Reproduce the listing exactly and skip over any pictures.

##### Available records

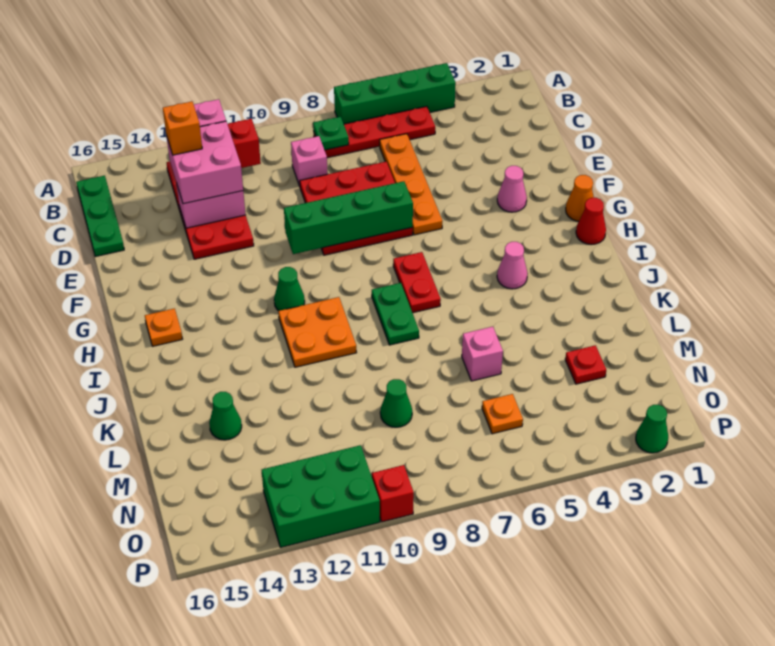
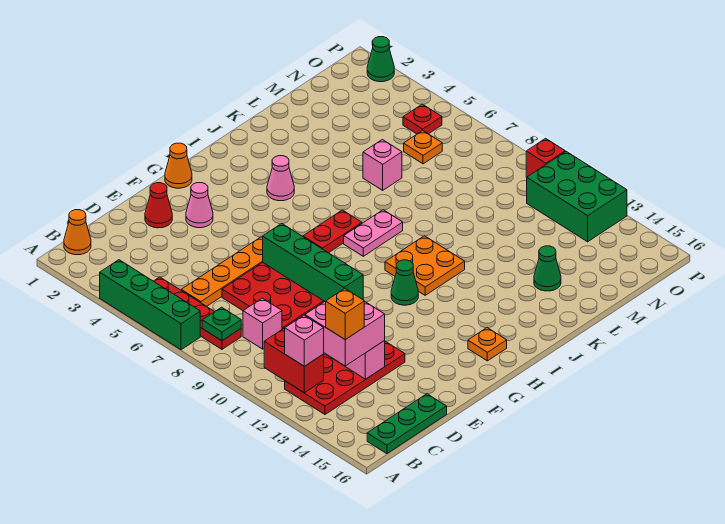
none -> orange cone B1 level 1
red cone H1 level 1 -> red cone E2 level 1
green plate I8:J8 level 1 -> pink plate I8:J8 level 1
red plate M3 level 1 -> red plate O5 level 1
green cone M9 level 1 -> none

##########

Answer space ▸
none -> orange cone B1 level 1
red cone H1 level 1 -> red cone E2 level 1
green plate I8:J8 level 1 -> pink plate I8:J8 level 1
red plate M3 level 1 -> red plate O5 level 1
green cone M9 level 1 -> none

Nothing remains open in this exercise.